Raw data START

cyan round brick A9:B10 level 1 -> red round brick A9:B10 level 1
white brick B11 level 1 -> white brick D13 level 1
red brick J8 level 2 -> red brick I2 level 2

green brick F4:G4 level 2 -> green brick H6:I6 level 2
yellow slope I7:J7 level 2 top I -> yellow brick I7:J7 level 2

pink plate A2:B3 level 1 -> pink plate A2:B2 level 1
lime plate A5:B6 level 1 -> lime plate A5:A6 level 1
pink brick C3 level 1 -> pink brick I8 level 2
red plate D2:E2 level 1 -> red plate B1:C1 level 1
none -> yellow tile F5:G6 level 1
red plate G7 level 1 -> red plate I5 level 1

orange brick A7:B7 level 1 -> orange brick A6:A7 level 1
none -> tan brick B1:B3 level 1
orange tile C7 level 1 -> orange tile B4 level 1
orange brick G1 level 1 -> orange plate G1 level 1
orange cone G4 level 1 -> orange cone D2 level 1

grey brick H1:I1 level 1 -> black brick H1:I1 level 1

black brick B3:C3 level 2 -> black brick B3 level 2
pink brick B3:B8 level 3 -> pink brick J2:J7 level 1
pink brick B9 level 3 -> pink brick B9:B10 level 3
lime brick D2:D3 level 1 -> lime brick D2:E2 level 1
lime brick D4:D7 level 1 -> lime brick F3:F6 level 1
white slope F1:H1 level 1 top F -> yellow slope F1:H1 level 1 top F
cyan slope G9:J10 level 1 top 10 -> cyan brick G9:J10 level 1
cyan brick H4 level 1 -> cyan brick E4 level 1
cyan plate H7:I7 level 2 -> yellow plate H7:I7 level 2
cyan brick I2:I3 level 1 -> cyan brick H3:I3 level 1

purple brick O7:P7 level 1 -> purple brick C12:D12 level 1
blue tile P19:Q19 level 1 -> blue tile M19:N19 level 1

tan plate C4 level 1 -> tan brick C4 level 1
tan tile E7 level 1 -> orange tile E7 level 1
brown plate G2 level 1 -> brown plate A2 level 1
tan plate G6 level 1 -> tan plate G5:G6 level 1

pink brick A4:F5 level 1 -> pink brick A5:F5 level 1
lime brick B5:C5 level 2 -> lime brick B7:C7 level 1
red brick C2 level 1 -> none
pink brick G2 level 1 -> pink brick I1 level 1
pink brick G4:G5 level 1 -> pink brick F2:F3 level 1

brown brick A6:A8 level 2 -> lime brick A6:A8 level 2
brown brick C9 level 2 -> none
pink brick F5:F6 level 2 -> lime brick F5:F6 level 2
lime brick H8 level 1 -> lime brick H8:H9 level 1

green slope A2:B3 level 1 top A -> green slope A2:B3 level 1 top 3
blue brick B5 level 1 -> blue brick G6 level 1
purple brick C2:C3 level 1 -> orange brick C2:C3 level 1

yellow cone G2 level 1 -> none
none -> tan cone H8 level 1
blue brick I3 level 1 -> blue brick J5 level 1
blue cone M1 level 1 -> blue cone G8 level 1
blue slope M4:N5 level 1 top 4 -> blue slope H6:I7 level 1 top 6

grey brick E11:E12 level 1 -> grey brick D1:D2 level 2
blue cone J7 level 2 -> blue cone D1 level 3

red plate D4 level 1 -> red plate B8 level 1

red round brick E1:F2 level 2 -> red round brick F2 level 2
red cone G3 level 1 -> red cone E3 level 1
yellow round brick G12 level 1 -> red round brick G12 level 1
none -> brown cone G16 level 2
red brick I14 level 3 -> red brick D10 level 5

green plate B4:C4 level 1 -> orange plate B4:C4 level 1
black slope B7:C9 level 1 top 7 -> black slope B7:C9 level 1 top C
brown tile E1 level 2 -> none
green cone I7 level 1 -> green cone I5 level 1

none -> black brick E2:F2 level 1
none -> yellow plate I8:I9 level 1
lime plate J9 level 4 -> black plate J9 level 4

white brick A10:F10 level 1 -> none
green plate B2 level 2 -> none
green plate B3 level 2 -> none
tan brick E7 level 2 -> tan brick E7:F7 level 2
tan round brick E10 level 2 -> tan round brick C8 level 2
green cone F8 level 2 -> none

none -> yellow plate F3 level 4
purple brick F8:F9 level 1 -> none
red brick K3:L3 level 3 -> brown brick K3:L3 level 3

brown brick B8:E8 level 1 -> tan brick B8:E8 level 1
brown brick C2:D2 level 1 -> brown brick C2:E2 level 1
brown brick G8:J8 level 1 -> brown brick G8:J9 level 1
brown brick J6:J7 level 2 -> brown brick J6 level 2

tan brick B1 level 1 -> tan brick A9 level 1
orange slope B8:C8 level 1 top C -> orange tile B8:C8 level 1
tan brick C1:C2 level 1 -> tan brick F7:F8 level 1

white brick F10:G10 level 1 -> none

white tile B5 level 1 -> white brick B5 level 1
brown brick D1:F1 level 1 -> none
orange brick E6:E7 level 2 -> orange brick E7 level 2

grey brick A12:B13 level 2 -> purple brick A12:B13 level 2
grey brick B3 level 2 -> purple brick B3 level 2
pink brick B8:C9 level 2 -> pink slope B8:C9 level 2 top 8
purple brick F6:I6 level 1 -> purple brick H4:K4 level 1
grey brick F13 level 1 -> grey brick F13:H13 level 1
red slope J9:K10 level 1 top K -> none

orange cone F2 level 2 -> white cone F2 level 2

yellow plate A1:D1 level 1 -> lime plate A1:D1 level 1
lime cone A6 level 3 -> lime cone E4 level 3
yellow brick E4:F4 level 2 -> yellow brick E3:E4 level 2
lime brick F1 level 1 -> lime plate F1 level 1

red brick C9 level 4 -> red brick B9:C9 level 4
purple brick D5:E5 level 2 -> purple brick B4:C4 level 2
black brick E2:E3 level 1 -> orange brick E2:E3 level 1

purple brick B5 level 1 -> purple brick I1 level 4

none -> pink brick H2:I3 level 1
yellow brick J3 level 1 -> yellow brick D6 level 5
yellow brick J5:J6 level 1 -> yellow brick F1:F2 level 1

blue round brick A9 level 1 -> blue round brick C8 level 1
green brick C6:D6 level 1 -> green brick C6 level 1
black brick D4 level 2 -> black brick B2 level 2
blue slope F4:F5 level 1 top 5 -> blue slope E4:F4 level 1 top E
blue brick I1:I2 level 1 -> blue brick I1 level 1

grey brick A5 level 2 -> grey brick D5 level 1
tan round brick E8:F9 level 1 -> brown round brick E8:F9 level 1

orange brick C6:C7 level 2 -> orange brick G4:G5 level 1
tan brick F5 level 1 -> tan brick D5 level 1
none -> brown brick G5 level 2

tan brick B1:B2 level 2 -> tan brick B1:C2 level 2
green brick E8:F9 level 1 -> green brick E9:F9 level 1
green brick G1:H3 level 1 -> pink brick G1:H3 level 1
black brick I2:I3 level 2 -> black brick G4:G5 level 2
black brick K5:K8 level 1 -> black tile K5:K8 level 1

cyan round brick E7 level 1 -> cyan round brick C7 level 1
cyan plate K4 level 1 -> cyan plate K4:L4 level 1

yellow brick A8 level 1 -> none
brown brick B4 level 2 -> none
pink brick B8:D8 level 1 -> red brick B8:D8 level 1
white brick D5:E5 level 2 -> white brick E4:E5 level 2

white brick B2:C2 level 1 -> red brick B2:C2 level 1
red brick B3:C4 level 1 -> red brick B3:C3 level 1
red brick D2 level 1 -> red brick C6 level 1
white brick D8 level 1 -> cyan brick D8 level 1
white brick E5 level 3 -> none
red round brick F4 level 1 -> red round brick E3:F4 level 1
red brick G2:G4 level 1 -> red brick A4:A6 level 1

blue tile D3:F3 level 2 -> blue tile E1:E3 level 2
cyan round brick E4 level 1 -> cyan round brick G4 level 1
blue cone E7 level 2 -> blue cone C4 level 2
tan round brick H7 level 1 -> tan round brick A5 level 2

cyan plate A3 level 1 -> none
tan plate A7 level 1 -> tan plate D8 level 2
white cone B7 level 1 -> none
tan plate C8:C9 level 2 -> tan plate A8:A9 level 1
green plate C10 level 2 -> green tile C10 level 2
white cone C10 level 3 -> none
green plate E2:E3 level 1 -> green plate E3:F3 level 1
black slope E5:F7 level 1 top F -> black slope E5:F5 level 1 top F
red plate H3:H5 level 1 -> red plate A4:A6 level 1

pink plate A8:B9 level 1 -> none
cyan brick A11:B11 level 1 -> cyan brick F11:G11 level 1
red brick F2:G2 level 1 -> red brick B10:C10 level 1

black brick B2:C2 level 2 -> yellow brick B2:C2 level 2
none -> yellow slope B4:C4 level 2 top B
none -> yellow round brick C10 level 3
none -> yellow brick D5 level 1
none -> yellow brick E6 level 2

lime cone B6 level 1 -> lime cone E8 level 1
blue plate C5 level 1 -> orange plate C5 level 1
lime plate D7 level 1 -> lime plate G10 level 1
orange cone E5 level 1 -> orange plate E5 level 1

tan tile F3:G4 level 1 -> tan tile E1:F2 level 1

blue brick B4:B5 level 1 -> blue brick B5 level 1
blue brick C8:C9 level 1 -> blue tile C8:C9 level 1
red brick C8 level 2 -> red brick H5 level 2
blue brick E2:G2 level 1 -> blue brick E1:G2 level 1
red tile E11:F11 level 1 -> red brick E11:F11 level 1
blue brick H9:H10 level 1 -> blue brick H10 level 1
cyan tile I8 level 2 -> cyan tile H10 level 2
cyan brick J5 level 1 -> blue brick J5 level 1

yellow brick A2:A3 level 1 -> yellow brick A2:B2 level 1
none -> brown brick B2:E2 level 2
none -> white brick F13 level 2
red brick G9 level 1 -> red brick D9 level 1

Raw data END

** Task item **
From the data above, copy each line with the string "purple" in it.

** Reply to the exercise **
purple brick O7:P7 level 1 -> purple brick C12:D12 level 1
purple brick C2:C3 level 1 -> orange brick C2:C3 level 1
purple brick F8:F9 level 1 -> none
grey brick A12:B13 level 2 -> purple brick A12:B13 level 2
grey brick B3 level 2 -> purple brick B3 level 2
purple brick F6:I6 level 1 -> purple brick H4:K4 level 1
purple brick D5:E5 level 2 -> purple brick B4:C4 level 2
purple brick B5 level 1 -> purple brick I1 level 4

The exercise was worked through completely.